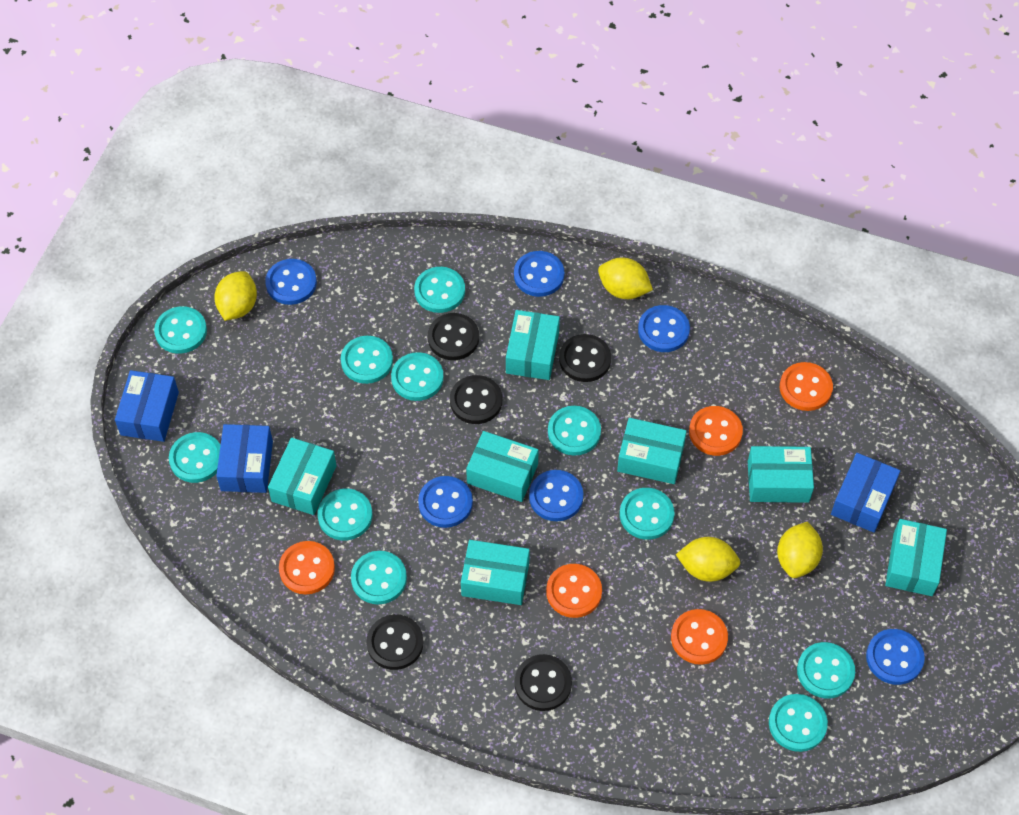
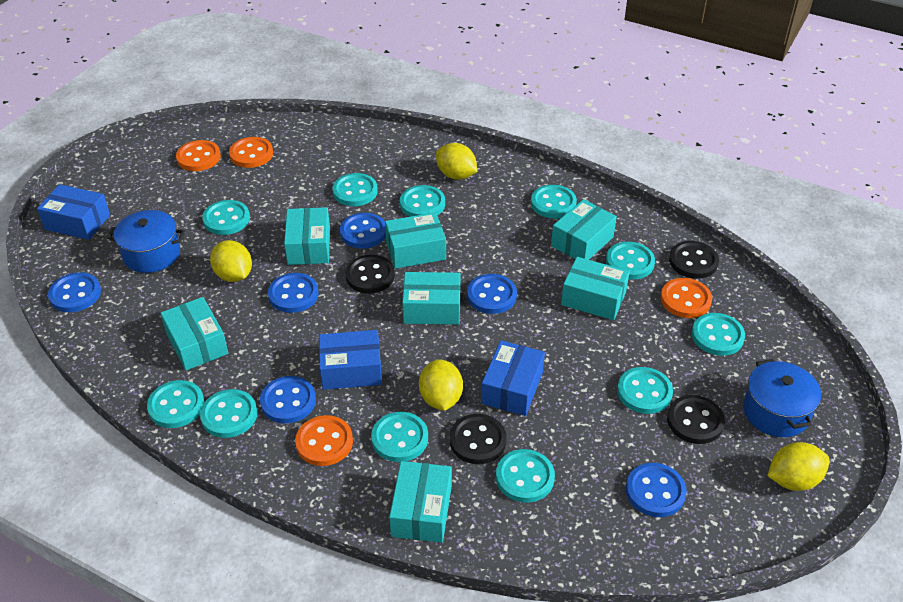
black button: [366,614,423,670] [428,313,479,360] [450,375,502,424] [515,654,572,711] [559,334,611,382] = 5 -> [346,255,395,294] [450,414,507,464] [667,395,725,444] [669,241,719,279] = 4
blue pot: none = 0 -> [107,210,185,273] [743,359,821,437] = 2
orange button: [279,541,335,595] [546,564,602,618] [671,609,728,665] [689,406,743,456] [780,362,833,411] = 5 -> [176,140,221,171] [229,137,273,168] [295,415,353,466] [660,278,712,318] = 4

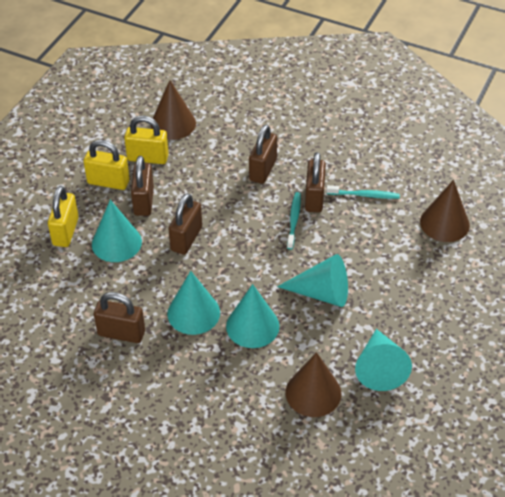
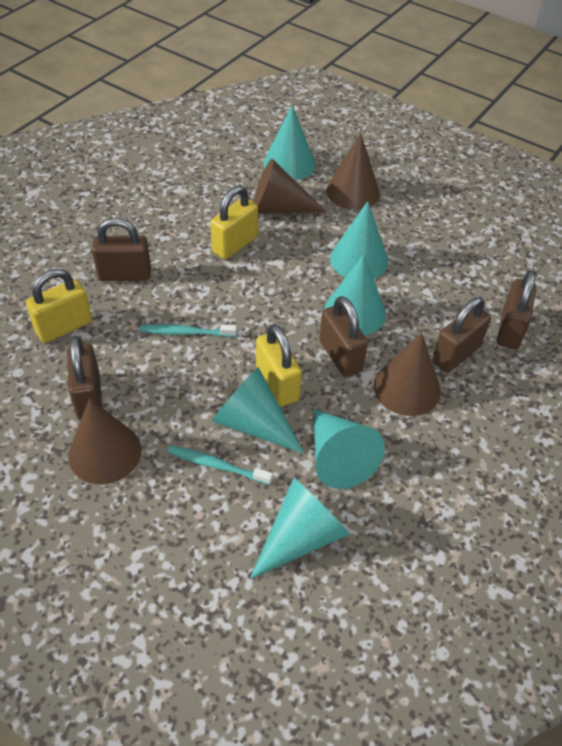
brown cone: [151,80,196,140] [286,352,341,417] [420,180,470,242] = 3 -> [68,399,142,484] [253,159,327,213] [326,133,380,210] [374,332,441,416] = 4
turquoise cone: [92,200,142,262] [167,271,220,335] [226,284,280,348] [277,254,348,307] [355,329,412,391] = 5 -> [212,367,304,454] [250,478,350,579] [263,105,316,180] [314,409,385,489] [324,254,386,335] [330,201,388,279] = 6

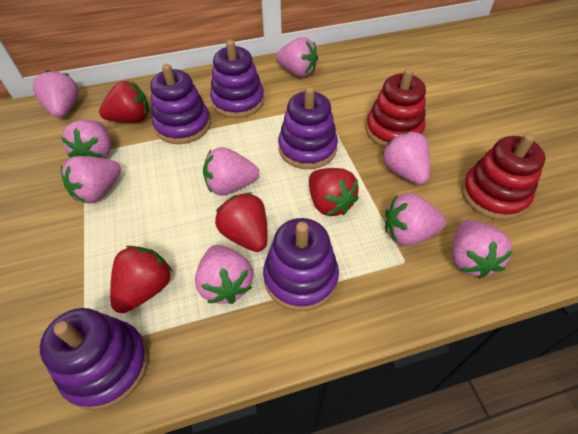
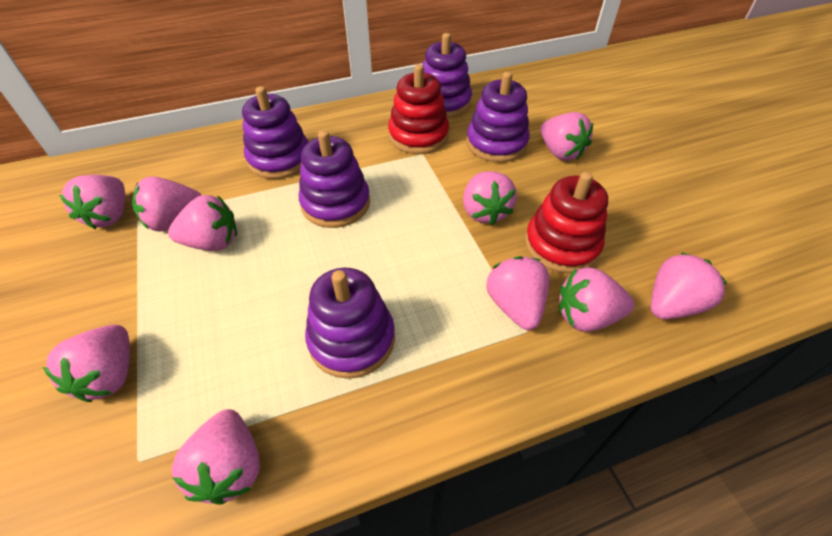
pink strawberry: [33,70,79,118] [60,156,121,203] [61,120,111,159] [195,245,253,304] [203,147,259,195] [276,37,318,77] [382,132,430,185] [385,193,446,246] [452,220,513,279] = 9 -> [43,325,130,402] [59,175,125,229] [132,176,201,232] [168,195,237,251] [172,409,260,505] [463,171,517,225] [486,256,549,330] [540,112,593,161] [559,267,634,332] [651,252,728,319] = 10
red strawberry: [99,81,149,123] [110,246,173,313] [215,192,268,252] [309,168,359,216] = 4 -> none = 0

**Activity:**
The entries need to be restated exactly, and their pictures left out.

**Written response:**
black button: [366,614,423,670] [428,313,479,360] [450,375,502,424] [515,654,572,711] [559,334,611,382] = 5 -> [346,255,395,294] [450,414,507,464] [667,395,725,444] [669,241,719,279] = 4
blue pot: none = 0 -> [107,210,185,273] [743,359,821,437] = 2
orange button: [279,541,335,595] [546,564,602,618] [671,609,728,665] [689,406,743,456] [780,362,833,411] = 5 -> [176,140,221,171] [229,137,273,168] [295,415,353,466] [660,278,712,318] = 4

brown cone: [151,80,196,140] [286,352,341,417] [420,180,470,242] = 3 -> [68,399,142,484] [253,159,327,213] [326,133,380,210] [374,332,441,416] = 4
turquoise cone: [92,200,142,262] [167,271,220,335] [226,284,280,348] [277,254,348,307] [355,329,412,391] = 5 -> [212,367,304,454] [250,478,350,579] [263,105,316,180] [314,409,385,489] [324,254,386,335] [330,201,388,279] = 6

pink strawberry: [33,70,79,118] [60,156,121,203] [61,120,111,159] [195,245,253,304] [203,147,259,195] [276,37,318,77] [382,132,430,185] [385,193,446,246] [452,220,513,279] = 9 -> [43,325,130,402] [59,175,125,229] [132,176,201,232] [168,195,237,251] [172,409,260,505] [463,171,517,225] [486,256,549,330] [540,112,593,161] [559,267,634,332] [651,252,728,319] = 10
red strawberry: [99,81,149,123] [110,246,173,313] [215,192,268,252] [309,168,359,216] = 4 -> none = 0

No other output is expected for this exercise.